Recorded data:
• • •
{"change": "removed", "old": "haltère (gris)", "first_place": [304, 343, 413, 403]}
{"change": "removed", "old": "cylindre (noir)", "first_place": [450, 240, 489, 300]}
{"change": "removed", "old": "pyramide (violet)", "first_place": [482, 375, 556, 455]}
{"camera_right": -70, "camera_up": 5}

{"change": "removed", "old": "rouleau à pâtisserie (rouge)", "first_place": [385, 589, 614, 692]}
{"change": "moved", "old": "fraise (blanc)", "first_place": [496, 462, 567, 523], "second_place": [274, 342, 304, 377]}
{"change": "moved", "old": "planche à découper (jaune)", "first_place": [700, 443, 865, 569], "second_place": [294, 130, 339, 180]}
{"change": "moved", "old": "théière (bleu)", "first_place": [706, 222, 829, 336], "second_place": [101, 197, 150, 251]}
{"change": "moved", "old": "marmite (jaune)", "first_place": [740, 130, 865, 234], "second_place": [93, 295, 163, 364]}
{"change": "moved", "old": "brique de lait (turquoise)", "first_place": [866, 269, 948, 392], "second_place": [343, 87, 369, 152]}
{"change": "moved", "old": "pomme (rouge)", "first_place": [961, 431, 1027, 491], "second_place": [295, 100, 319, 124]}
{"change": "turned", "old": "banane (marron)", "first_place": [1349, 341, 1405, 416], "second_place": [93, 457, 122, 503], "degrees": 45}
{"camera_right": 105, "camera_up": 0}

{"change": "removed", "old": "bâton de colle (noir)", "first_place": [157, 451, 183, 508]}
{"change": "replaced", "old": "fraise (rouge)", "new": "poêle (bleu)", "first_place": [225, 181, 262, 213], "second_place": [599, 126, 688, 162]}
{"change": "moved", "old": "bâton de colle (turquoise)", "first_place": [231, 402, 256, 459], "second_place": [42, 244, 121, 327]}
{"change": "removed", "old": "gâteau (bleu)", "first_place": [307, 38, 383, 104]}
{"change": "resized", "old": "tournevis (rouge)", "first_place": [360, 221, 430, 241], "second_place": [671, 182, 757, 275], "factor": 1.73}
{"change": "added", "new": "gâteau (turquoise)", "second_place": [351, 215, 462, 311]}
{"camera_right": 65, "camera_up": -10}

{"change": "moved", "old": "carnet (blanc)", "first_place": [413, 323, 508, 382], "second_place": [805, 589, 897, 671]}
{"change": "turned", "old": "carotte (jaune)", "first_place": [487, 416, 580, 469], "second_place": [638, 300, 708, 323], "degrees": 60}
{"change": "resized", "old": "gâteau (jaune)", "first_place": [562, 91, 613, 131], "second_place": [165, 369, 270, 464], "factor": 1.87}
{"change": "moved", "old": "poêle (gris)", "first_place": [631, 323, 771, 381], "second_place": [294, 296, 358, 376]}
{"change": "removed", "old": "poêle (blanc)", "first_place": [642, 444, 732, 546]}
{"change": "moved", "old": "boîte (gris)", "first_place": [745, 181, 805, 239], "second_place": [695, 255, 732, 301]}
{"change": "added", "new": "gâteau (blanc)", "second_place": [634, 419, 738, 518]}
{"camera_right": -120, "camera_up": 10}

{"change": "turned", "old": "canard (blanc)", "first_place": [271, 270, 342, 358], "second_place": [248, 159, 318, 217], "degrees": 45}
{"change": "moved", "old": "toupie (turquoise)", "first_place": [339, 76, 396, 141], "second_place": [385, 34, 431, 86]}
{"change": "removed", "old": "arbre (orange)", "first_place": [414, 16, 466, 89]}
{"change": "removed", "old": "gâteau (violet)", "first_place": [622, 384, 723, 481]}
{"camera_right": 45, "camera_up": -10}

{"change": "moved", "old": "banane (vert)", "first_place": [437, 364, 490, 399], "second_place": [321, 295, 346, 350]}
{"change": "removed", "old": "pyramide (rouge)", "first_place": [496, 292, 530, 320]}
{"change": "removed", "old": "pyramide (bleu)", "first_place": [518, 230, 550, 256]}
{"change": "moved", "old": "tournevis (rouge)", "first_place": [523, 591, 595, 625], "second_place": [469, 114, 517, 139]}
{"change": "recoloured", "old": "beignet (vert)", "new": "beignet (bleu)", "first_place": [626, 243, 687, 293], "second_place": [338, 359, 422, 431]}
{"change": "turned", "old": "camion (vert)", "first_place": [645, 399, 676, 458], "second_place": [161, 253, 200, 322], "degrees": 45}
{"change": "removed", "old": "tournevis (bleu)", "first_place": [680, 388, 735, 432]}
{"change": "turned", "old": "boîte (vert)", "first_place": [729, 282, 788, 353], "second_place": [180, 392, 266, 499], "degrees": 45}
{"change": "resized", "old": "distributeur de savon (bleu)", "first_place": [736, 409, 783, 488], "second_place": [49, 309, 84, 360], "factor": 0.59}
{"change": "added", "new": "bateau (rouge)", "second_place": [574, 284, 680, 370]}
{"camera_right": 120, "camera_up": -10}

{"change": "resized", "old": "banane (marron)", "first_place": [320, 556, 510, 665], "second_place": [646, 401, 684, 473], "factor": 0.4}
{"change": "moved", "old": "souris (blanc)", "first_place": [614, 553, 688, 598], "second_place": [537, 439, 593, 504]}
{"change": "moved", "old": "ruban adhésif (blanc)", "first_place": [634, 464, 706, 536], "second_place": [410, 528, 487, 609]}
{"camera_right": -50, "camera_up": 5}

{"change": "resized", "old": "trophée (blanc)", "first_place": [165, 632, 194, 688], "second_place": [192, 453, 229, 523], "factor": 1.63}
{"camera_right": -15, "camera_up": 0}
• • •
#### [Work instruction]
Set down each entry again, unchanged.

#### [Written solution]
{"change": "removed", "old": "haltère (gris)", "first_place": [304, 343, 413, 403]}
{"change": "removed", "old": "cylindre (noir)", "first_place": [450, 240, 489, 300]}
{"change": "removed", "old": "pyramide (violet)", "first_place": [482, 375, 556, 455]}
{"camera_right": -70, "camera_up": 5}

{"change": "removed", "old": "rouleau à pâtisserie (rouge)", "first_place": [385, 589, 614, 692]}
{"change": "moved", "old": "fraise (blanc)", "first_place": [496, 462, 567, 523], "second_place": [274, 342, 304, 377]}
{"change": "moved", "old": "planche à découper (jaune)", "first_place": [700, 443, 865, 569], "second_place": [294, 130, 339, 180]}
{"change": "moved", "old": "théière (bleu)", "first_place": [706, 222, 829, 336], "second_place": [101, 197, 150, 251]}
{"change": "moved", "old": "marmite (jaune)", "first_place": [740, 130, 865, 234], "second_place": [93, 295, 163, 364]}
{"change": "moved", "old": "brique de lait (turquoise)", "first_place": [866, 269, 948, 392], "second_place": [343, 87, 369, 152]}
{"change": "moved", "old": "pomme (rouge)", "first_place": [961, 431, 1027, 491], "second_place": [295, 100, 319, 124]}
{"change": "turned", "old": "banane (marron)", "first_place": [1349, 341, 1405, 416], "second_place": [93, 457, 122, 503], "degrees": 45}
{"camera_right": 105, "camera_up": 0}

{"change": "removed", "old": "bâton de colle (noir)", "first_place": [157, 451, 183, 508]}
{"change": "replaced", "old": "fraise (rouge)", "new": "poêle (bleu)", "first_place": [225, 181, 262, 213], "second_place": [599, 126, 688, 162]}
{"change": "moved", "old": "bâton de colle (turquoise)", "first_place": [231, 402, 256, 459], "second_place": [42, 244, 121, 327]}
{"change": "removed", "old": "gâteau (bleu)", "first_place": [307, 38, 383, 104]}
{"change": "resized", "old": "tournevis (rouge)", "first_place": [360, 221, 430, 241], "second_place": [671, 182, 757, 275], "factor": 1.73}
{"change": "added", "new": "gâteau (turquoise)", "second_place": [351, 215, 462, 311]}
{"camera_right": 65, "camera_up": -10}

{"change": "moved", "old": "carnet (blanc)", "first_place": [413, 323, 508, 382], "second_place": [805, 589, 897, 671]}
{"change": "turned", "old": "carotte (jaune)", "first_place": [487, 416, 580, 469], "second_place": [638, 300, 708, 323], "degrees": 60}
{"change": "resized", "old": "gâteau (jaune)", "first_place": [562, 91, 613, 131], "second_place": [165, 369, 270, 464], "factor": 1.87}
{"change": "moved", "old": "poêle (gris)", "first_place": [631, 323, 771, 381], "second_place": [294, 296, 358, 376]}
{"change": "removed", "old": "poêle (blanc)", "first_place": [642, 444, 732, 546]}
{"change": "moved", "old": "boîte (gris)", "first_place": [745, 181, 805, 239], "second_place": [695, 255, 732, 301]}
{"change": "added", "new": "gâteau (blanc)", "second_place": [634, 419, 738, 518]}
{"camera_right": -120, "camera_up": 10}

{"change": "turned", "old": "canard (blanc)", "first_place": [271, 270, 342, 358], "second_place": [248, 159, 318, 217], "degrees": 45}
{"change": "moved", "old": "toupie (turquoise)", "first_place": [339, 76, 396, 141], "second_place": [385, 34, 431, 86]}
{"change": "removed", "old": "arbre (orange)", "first_place": [414, 16, 466, 89]}
{"change": "removed", "old": "gâteau (violet)", "first_place": [622, 384, 723, 481]}
{"camera_right": 45, "camera_up": -10}

{"change": "moved", "old": "banane (vert)", "first_place": [437, 364, 490, 399], "second_place": [321, 295, 346, 350]}
{"change": "removed", "old": "pyramide (rouge)", "first_place": [496, 292, 530, 320]}
{"change": "removed", "old": "pyramide (bleu)", "first_place": [518, 230, 550, 256]}
{"change": "moved", "old": "tournevis (rouge)", "first_place": [523, 591, 595, 625], "second_place": [469, 114, 517, 139]}
{"change": "recoloured", "old": "beignet (vert)", "new": "beignet (bleu)", "first_place": [626, 243, 687, 293], "second_place": [338, 359, 422, 431]}
{"change": "turned", "old": "camion (vert)", "first_place": [645, 399, 676, 458], "second_place": [161, 253, 200, 322], "degrees": 45}
{"change": "removed", "old": "tournevis (bleu)", "first_place": [680, 388, 735, 432]}
{"change": "turned", "old": "boîte (vert)", "first_place": [729, 282, 788, 353], "second_place": [180, 392, 266, 499], "degrees": 45}
{"change": "resized", "old": "distributeur de savon (bleu)", "first_place": [736, 409, 783, 488], "second_place": [49, 309, 84, 360], "factor": 0.59}
{"change": "added", "new": "bateau (rouge)", "second_place": [574, 284, 680, 370]}
{"camera_right": 120, "camera_up": -10}

{"change": "resized", "old": "banane (marron)", "first_place": [320, 556, 510, 665], "second_place": [646, 401, 684, 473], "factor": 0.4}
{"change": "moved", "old": "souris (blanc)", "first_place": [614, 553, 688, 598], "second_place": [537, 439, 593, 504]}
{"change": "moved", "old": "ruban adhésif (blanc)", "first_place": [634, 464, 706, 536], "second_place": [410, 528, 487, 609]}
{"camera_right": -50, "camera_up": 5}

{"change": "resized", "old": "trophée (blanc)", "first_place": [165, 632, 194, 688], "second_place": [192, 453, 229, 523], "factor": 1.63}
{"camera_right": -15, "camera_up": 0}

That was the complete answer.